== Dataset records ==
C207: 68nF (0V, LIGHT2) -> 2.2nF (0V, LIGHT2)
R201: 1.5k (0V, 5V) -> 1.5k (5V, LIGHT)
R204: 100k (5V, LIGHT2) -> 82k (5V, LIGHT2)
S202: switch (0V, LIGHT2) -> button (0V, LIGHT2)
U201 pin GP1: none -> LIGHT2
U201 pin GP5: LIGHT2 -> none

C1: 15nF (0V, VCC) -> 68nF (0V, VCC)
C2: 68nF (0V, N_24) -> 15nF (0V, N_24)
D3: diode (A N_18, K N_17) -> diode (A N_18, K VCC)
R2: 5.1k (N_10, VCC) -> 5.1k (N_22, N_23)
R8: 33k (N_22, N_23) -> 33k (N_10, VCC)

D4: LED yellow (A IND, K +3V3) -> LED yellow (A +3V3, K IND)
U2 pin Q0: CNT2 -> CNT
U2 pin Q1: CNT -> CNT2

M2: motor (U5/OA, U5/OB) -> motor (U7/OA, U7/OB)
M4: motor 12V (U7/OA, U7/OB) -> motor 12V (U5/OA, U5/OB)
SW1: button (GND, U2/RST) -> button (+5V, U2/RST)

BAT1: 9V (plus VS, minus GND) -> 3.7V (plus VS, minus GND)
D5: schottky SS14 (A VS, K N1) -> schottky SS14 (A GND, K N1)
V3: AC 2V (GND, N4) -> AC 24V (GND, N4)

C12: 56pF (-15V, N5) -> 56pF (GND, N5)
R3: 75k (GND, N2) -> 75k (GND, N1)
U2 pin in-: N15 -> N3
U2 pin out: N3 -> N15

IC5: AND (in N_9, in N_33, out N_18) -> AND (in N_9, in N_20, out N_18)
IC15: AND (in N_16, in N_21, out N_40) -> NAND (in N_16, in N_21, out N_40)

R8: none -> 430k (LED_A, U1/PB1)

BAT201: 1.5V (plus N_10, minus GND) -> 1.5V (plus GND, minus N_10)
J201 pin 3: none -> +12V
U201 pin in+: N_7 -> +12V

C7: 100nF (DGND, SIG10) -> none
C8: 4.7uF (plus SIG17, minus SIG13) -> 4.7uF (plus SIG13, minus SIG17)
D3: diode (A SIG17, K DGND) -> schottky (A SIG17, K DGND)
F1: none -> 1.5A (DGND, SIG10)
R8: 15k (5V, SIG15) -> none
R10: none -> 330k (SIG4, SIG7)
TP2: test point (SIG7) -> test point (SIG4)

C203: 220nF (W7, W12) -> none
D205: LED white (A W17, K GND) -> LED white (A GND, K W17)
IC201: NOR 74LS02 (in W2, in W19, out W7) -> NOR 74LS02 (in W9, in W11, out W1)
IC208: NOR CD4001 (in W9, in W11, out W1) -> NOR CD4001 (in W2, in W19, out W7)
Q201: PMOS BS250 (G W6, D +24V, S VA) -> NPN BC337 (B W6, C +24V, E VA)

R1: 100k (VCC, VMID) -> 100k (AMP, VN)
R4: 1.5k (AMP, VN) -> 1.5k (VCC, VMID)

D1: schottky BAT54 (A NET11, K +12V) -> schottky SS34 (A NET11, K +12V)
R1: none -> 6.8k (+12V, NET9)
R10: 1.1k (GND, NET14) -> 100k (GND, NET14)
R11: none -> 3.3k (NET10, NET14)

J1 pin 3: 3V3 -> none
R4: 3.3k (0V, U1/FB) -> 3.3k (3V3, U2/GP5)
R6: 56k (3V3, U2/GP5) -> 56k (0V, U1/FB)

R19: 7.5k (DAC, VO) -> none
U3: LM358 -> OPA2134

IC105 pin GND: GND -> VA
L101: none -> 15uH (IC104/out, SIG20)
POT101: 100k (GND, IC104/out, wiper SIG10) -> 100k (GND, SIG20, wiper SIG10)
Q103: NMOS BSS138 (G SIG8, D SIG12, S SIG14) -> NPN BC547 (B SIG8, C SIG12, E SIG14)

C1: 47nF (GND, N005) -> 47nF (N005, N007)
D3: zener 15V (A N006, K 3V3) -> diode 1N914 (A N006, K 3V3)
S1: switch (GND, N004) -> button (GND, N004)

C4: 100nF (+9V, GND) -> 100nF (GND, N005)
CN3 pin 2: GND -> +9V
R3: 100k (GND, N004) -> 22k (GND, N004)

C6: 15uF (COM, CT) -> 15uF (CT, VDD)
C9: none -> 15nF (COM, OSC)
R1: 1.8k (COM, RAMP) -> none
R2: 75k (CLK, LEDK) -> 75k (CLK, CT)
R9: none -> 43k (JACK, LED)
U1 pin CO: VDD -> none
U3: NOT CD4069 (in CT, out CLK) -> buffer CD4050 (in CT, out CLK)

== Problem to solve ==
Without changing a single character, write out all of the entries.

== Solution ==
C207: 68nF (0V, LIGHT2) -> 2.2nF (0V, LIGHT2)
R201: 1.5k (0V, 5V) -> 1.5k (5V, LIGHT)
R204: 100k (5V, LIGHT2) -> 82k (5V, LIGHT2)
S202: switch (0V, LIGHT2) -> button (0V, LIGHT2)
U201 pin GP1: none -> LIGHT2
U201 pin GP5: LIGHT2 -> none

C1: 15nF (0V, VCC) -> 68nF (0V, VCC)
C2: 68nF (0V, N_24) -> 15nF (0V, N_24)
D3: diode (A N_18, K N_17) -> diode (A N_18, K VCC)
R2: 5.1k (N_10, VCC) -> 5.1k (N_22, N_23)
R8: 33k (N_22, N_23) -> 33k (N_10, VCC)

D4: LED yellow (A IND, K +3V3) -> LED yellow (A +3V3, K IND)
U2 pin Q0: CNT2 -> CNT
U2 pin Q1: CNT -> CNT2

M2: motor (U5/OA, U5/OB) -> motor (U7/OA, U7/OB)
M4: motor 12V (U7/OA, U7/OB) -> motor 12V (U5/OA, U5/OB)
SW1: button (GND, U2/RST) -> button (+5V, U2/RST)

BAT1: 9V (plus VS, minus GND) -> 3.7V (plus VS, minus GND)
D5: schottky SS14 (A VS, K N1) -> schottky SS14 (A GND, K N1)
V3: AC 2V (GND, N4) -> AC 24V (GND, N4)

C12: 56pF (-15V, N5) -> 56pF (GND, N5)
R3: 75k (GND, N2) -> 75k (GND, N1)
U2 pin in-: N15 -> N3
U2 pin out: N3 -> N15

IC5: AND (in N_9, in N_33, out N_18) -> AND (in N_9, in N_20, out N_18)
IC15: AND (in N_16, in N_21, out N_40) -> NAND (in N_16, in N_21, out N_40)

R8: none -> 430k (LED_A, U1/PB1)

BAT201: 1.5V (plus N_10, minus GND) -> 1.5V (plus GND, minus N_10)
J201 pin 3: none -> +12V
U201 pin in+: N_7 -> +12V

C7: 100nF (DGND, SIG10) -> none
C8: 4.7uF (plus SIG17, minus SIG13) -> 4.7uF (plus SIG13, minus SIG17)
D3: diode (A SIG17, K DGND) -> schottky (A SIG17, K DGND)
F1: none -> 1.5A (DGND, SIG10)
R8: 15k (5V, SIG15) -> none
R10: none -> 330k (SIG4, SIG7)
TP2: test point (SIG7) -> test point (SIG4)

C203: 220nF (W7, W12) -> none
D205: LED white (A W17, K GND) -> LED white (A GND, K W17)
IC201: NOR 74LS02 (in W2, in W19, out W7) -> NOR 74LS02 (in W9, in W11, out W1)
IC208: NOR CD4001 (in W9, in W11, out W1) -> NOR CD4001 (in W2, in W19, out W7)
Q201: PMOS BS250 (G W6, D +24V, S VA) -> NPN BC337 (B W6, C +24V, E VA)

R1: 100k (VCC, VMID) -> 100k (AMP, VN)
R4: 1.5k (AMP, VN) -> 1.5k (VCC, VMID)

D1: schottky BAT54 (A NET11, K +12V) -> schottky SS34 (A NET11, K +12V)
R1: none -> 6.8k (+12V, NET9)
R10: 1.1k (GND, NET14) -> 100k (GND, NET14)
R11: none -> 3.3k (NET10, NET14)

J1 pin 3: 3V3 -> none
R4: 3.3k (0V, U1/FB) -> 3.3k (3V3, U2/GP5)
R6: 56k (3V3, U2/GP5) -> 56k (0V, U1/FB)

R19: 7.5k (DAC, VO) -> none
U3: LM358 -> OPA2134

IC105 pin GND: GND -> VA
L101: none -> 15uH (IC104/out, SIG20)
POT101: 100k (GND, IC104/out, wiper SIG10) -> 100k (GND, SIG20, wiper SIG10)
Q103: NMOS BSS138 (G SIG8, D SIG12, S SIG14) -> NPN BC547 (B SIG8, C SIG12, E SIG14)

C1: 47nF (GND, N005) -> 47nF (N005, N007)
D3: zener 15V (A N006, K 3V3) -> diode 1N914 (A N006, K 3V3)
S1: switch (GND, N004) -> button (GND, N004)

C4: 100nF (+9V, GND) -> 100nF (GND, N005)
CN3 pin 2: GND -> +9V
R3: 100k (GND, N004) -> 22k (GND, N004)

C6: 15uF (COM, CT) -> 15uF (CT, VDD)
C9: none -> 15nF (COM, OSC)
R1: 1.8k (COM, RAMP) -> none
R2: 75k (CLK, LEDK) -> 75k (CLK, CT)
R9: none -> 43k (JACK, LED)
U1 pin CO: VDD -> none
U3: NOT CD4069 (in CT, out CLK) -> buffer CD4050 (in CT, out CLK)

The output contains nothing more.